Collected data
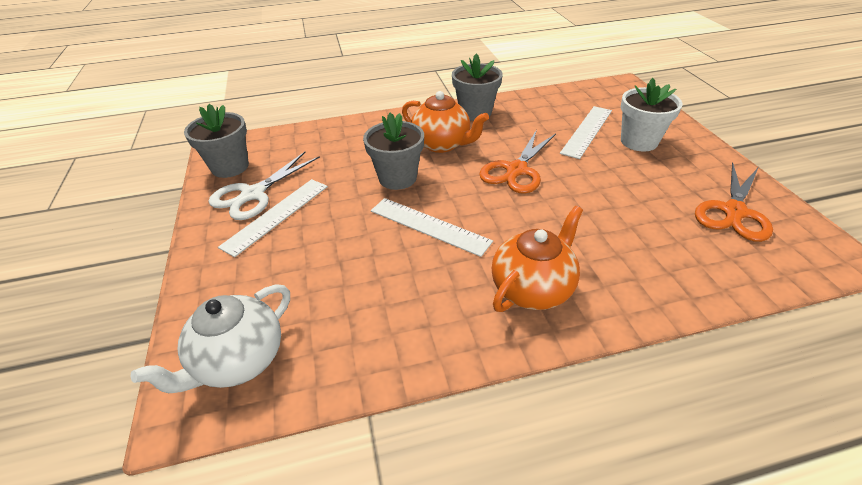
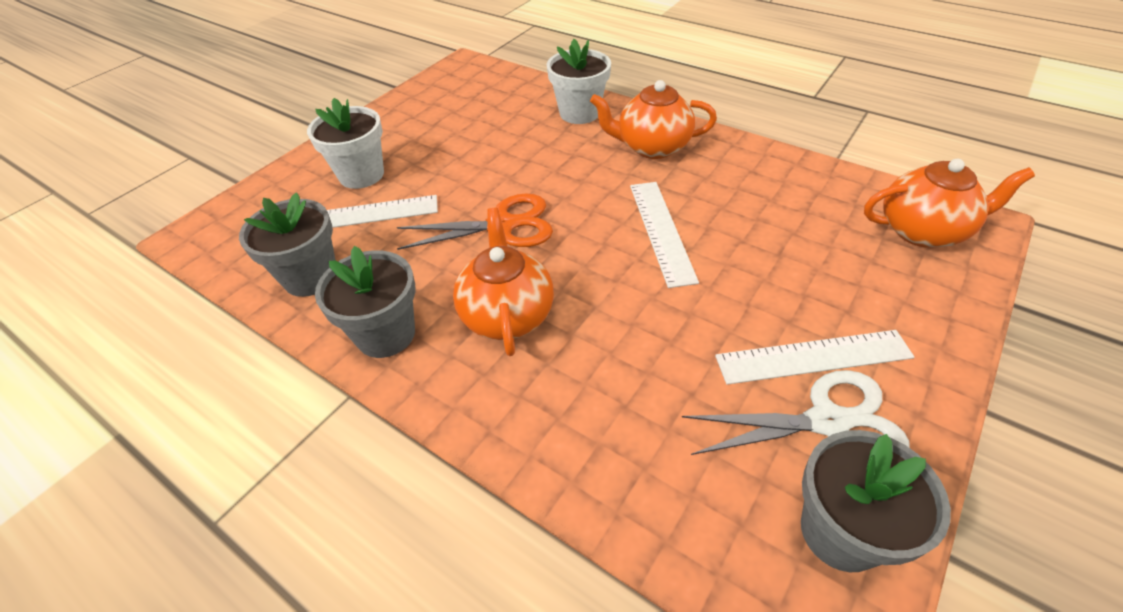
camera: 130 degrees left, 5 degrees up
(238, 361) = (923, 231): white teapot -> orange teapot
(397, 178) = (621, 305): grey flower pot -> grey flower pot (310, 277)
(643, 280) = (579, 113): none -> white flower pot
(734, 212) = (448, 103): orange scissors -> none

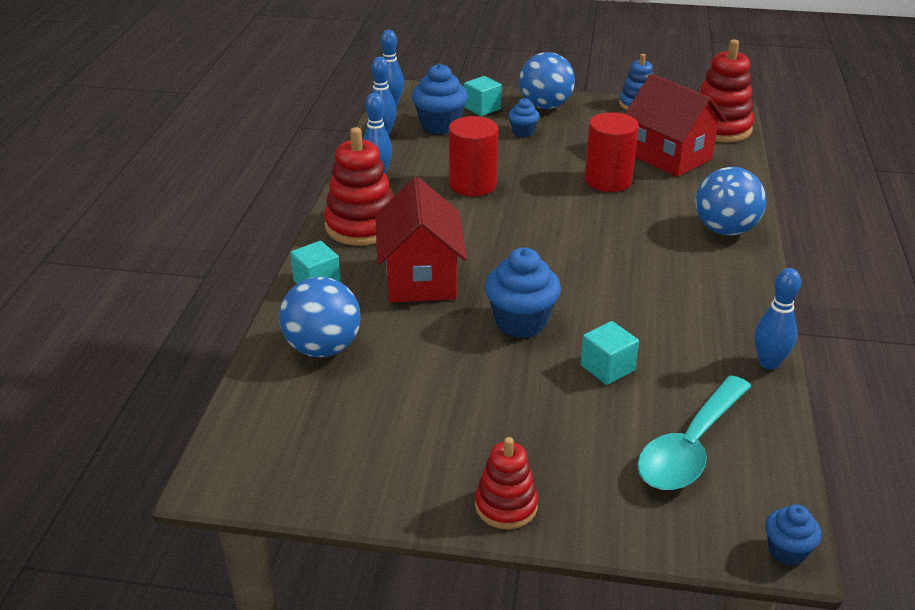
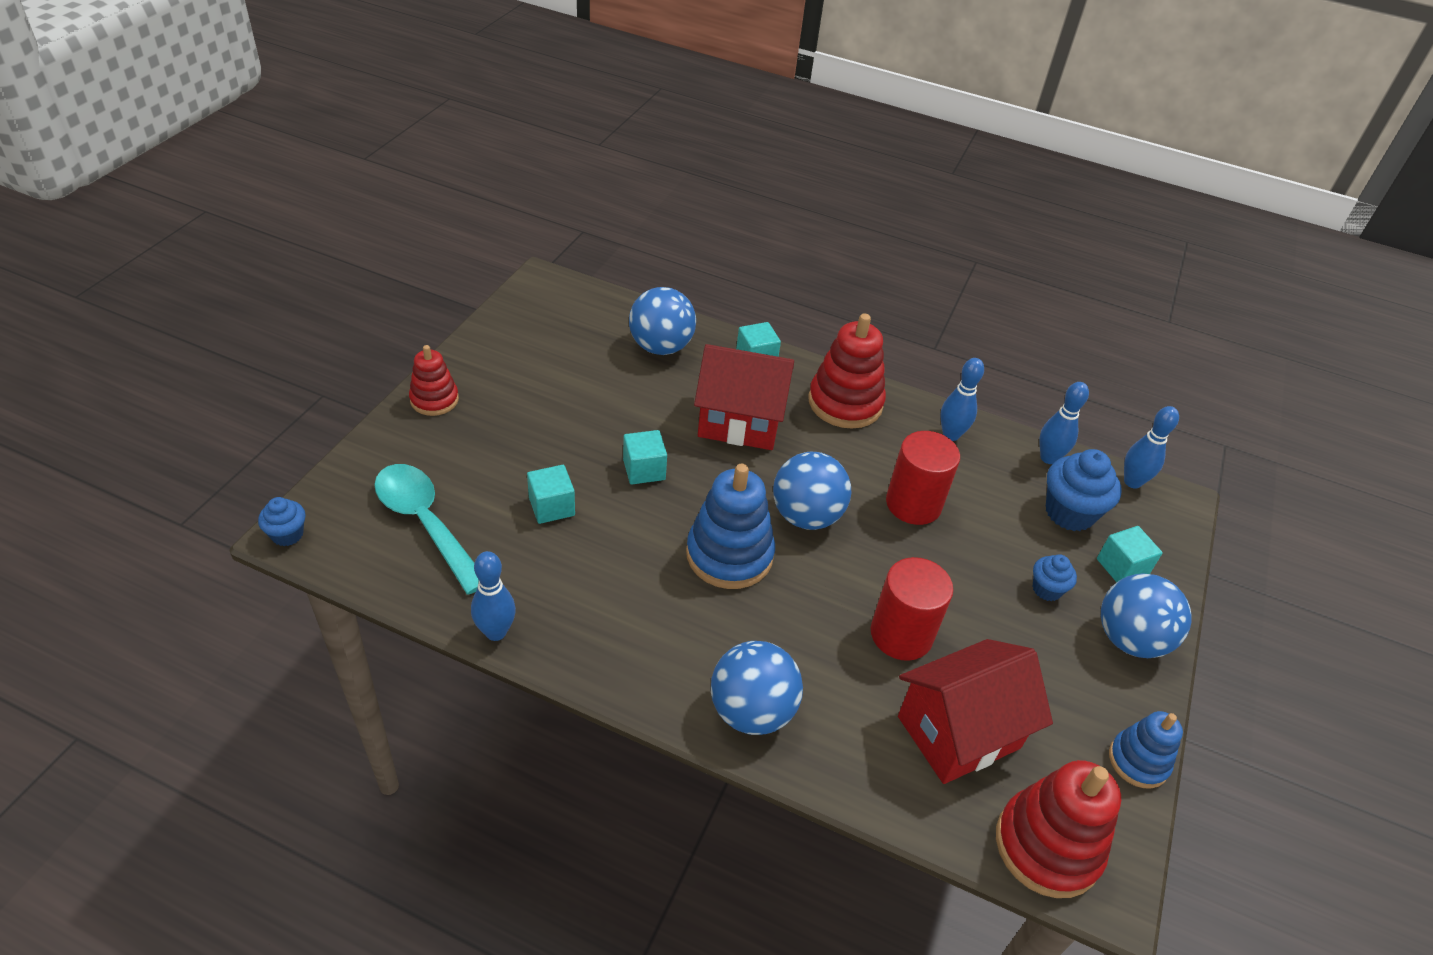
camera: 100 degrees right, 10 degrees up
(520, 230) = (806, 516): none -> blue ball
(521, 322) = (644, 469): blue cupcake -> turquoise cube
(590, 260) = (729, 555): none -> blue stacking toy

TO DO — Every line from the one containing "(521, 322) = (644, 469): blue" through the last line of the entries should be output exactly; nothing else belongs in the reply.

COMPLETED TASK —
(521, 322) = (644, 469): blue cupcake -> turquoise cube
(590, 260) = (729, 555): none -> blue stacking toy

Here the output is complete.